◆ What is required ◆
Reproduce the entries shown below only from the line with "pos2: [482, 195]" down to the line with "after: pill shape (orange-coloured)", keeping both end lines and copying each one exactly.

◆ Provided records ◆

<<<<

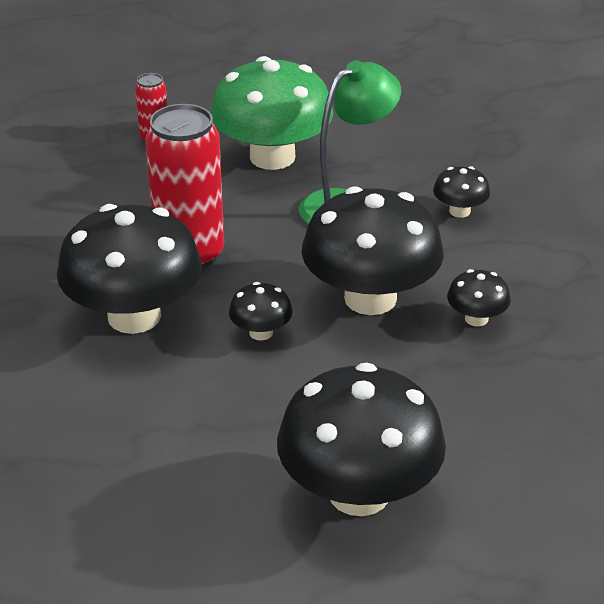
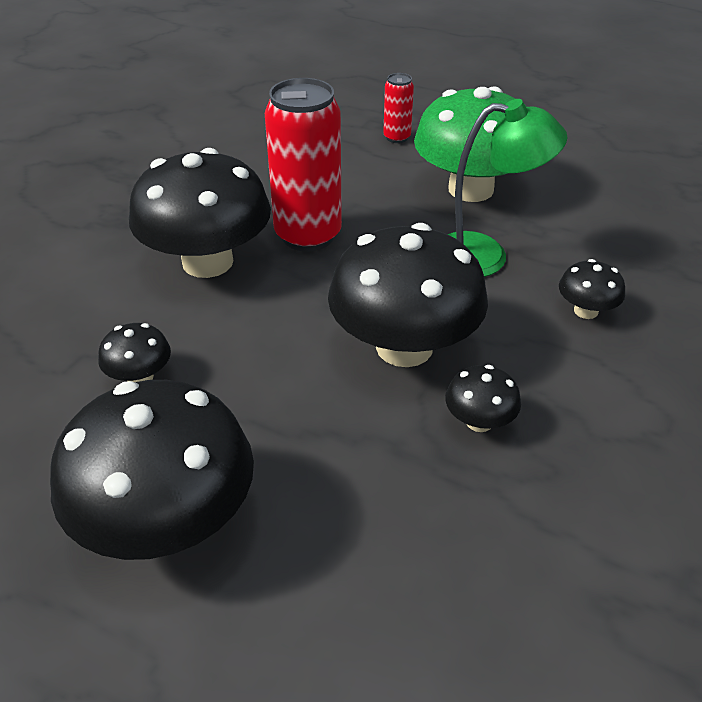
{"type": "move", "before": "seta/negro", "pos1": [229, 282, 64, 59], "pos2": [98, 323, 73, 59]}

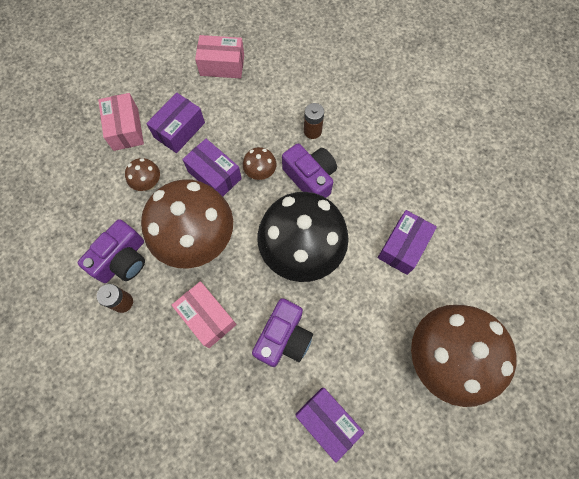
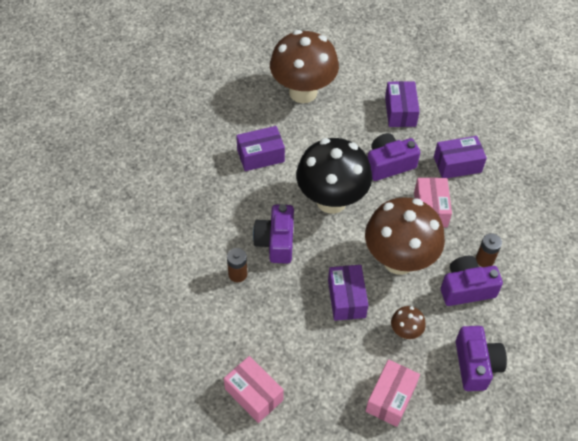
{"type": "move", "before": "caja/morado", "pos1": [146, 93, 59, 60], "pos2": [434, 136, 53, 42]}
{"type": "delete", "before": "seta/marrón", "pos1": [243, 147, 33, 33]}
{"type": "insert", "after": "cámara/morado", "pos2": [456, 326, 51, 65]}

>>>>
<<<<

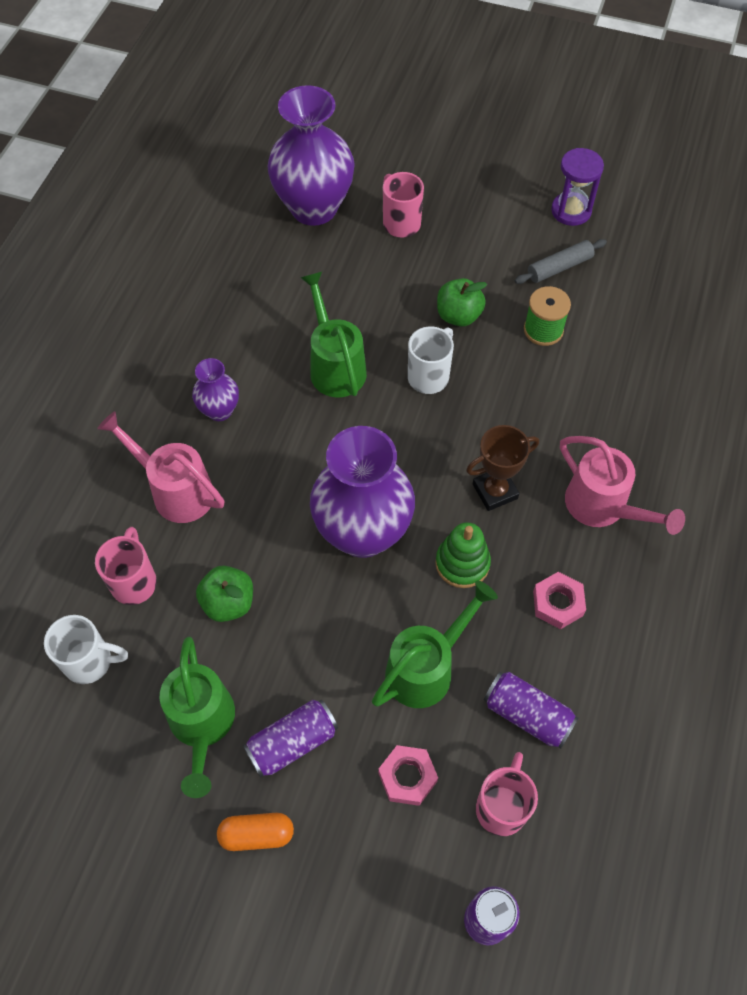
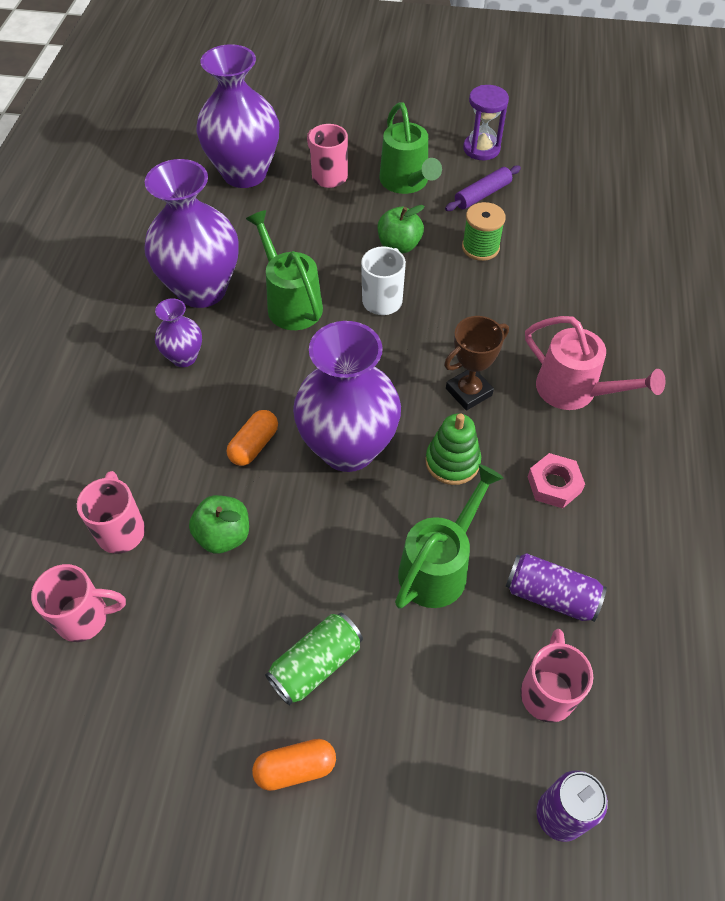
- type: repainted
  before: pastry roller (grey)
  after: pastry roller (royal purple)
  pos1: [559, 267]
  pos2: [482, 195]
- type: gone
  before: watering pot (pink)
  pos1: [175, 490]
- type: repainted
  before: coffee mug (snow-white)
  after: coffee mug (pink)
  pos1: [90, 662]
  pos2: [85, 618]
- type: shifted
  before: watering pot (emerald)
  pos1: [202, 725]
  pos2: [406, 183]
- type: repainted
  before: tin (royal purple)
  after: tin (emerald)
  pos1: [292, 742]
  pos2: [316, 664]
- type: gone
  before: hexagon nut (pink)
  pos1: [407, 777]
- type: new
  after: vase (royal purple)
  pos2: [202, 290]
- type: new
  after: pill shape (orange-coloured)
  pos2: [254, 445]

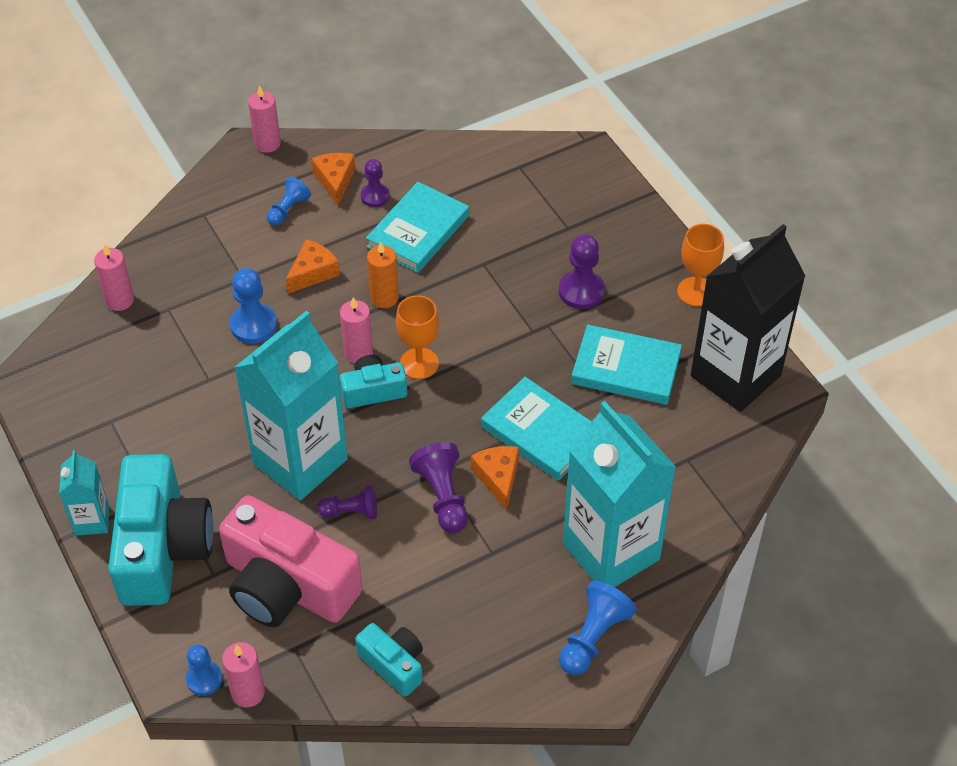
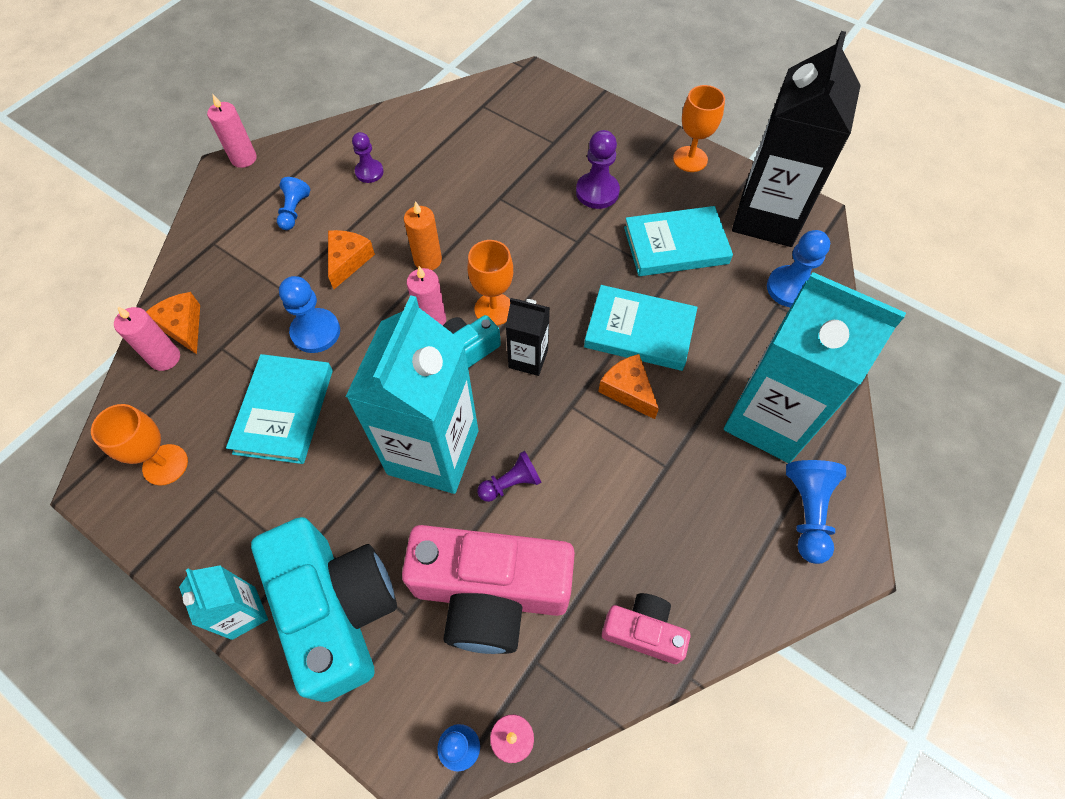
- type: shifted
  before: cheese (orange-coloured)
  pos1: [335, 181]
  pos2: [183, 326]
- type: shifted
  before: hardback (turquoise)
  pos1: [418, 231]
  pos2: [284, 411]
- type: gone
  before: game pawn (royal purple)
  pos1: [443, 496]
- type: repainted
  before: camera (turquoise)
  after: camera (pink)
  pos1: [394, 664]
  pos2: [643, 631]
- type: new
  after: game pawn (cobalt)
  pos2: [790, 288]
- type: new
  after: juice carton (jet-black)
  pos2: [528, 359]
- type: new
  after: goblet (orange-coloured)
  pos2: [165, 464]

>>>>

◆ Output for this exercise ◆
  pos2: [482, 195]
- type: gone
  before: watering pot (pink)
  pos1: [175, 490]
- type: repainted
  before: coffee mug (snow-white)
  after: coffee mug (pink)
  pos1: [90, 662]
  pos2: [85, 618]
- type: shifted
  before: watering pot (emerald)
  pos1: [202, 725]
  pos2: [406, 183]
- type: repainted
  before: tin (royal purple)
  after: tin (emerald)
  pos1: [292, 742]
  pos2: [316, 664]
- type: gone
  before: hexagon nut (pink)
  pos1: [407, 777]
- type: new
  after: vase (royal purple)
  pos2: [202, 290]
- type: new
  after: pill shape (orange-coloured)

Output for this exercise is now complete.